■ **TRY IT**: Omit all pictures, and print word for word only the lines from the one containing "pink rectangle: moved 10 px left, 9 px up" through the end of the data.

Frame-by-frame shape edits:
● ● ●

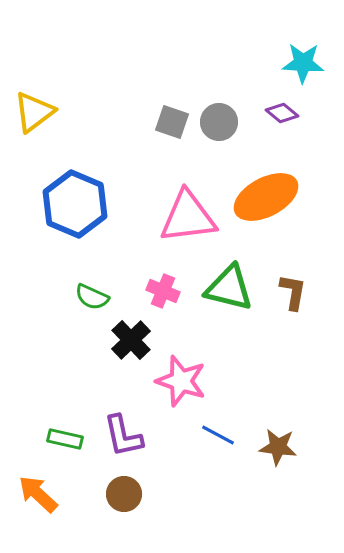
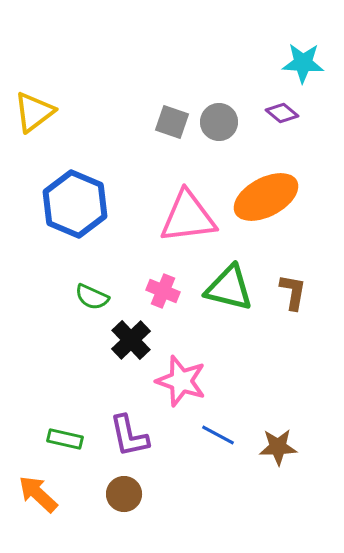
purple L-shape: moved 6 px right
brown star: rotated 9 degrees counterclockwise
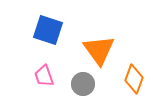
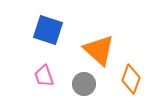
orange triangle: rotated 12 degrees counterclockwise
orange diamond: moved 3 px left
gray circle: moved 1 px right
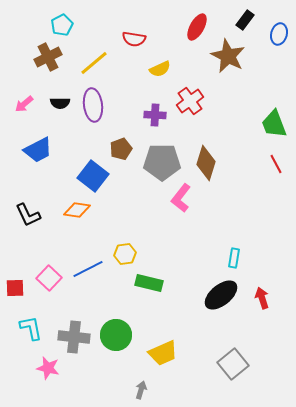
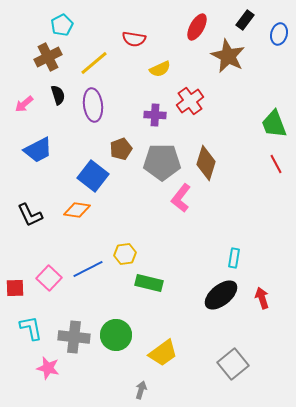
black semicircle: moved 2 px left, 8 px up; rotated 108 degrees counterclockwise
black L-shape: moved 2 px right
yellow trapezoid: rotated 12 degrees counterclockwise
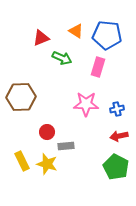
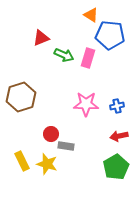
orange triangle: moved 15 px right, 16 px up
blue pentagon: moved 3 px right
green arrow: moved 2 px right, 3 px up
pink rectangle: moved 10 px left, 9 px up
brown hexagon: rotated 16 degrees counterclockwise
blue cross: moved 3 px up
red circle: moved 4 px right, 2 px down
gray rectangle: rotated 14 degrees clockwise
green pentagon: rotated 15 degrees clockwise
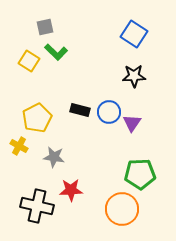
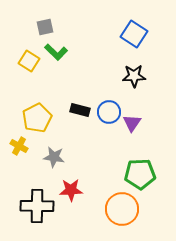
black cross: rotated 12 degrees counterclockwise
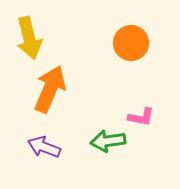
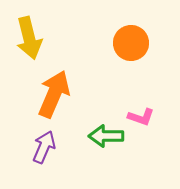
orange arrow: moved 4 px right, 5 px down
pink L-shape: rotated 8 degrees clockwise
green arrow: moved 2 px left, 5 px up; rotated 8 degrees clockwise
purple arrow: rotated 92 degrees clockwise
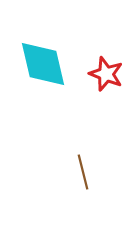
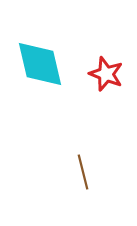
cyan diamond: moved 3 px left
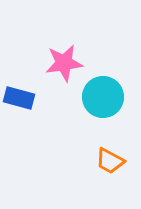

● ● ●

■ **EXPECTED OUTPUT**:
pink rectangle: moved 10 px left, 9 px up
brown hexagon: rotated 16 degrees counterclockwise
blue cross: moved 3 px up
red circle: moved 4 px right, 2 px down
gray rectangle: rotated 14 degrees clockwise
green pentagon: rotated 15 degrees clockwise
black cross: rotated 12 degrees counterclockwise
orange arrow: moved 4 px right, 5 px down
pink L-shape: rotated 8 degrees clockwise
green arrow: moved 2 px left, 5 px up; rotated 8 degrees clockwise
purple arrow: rotated 92 degrees clockwise
cyan diamond: moved 3 px left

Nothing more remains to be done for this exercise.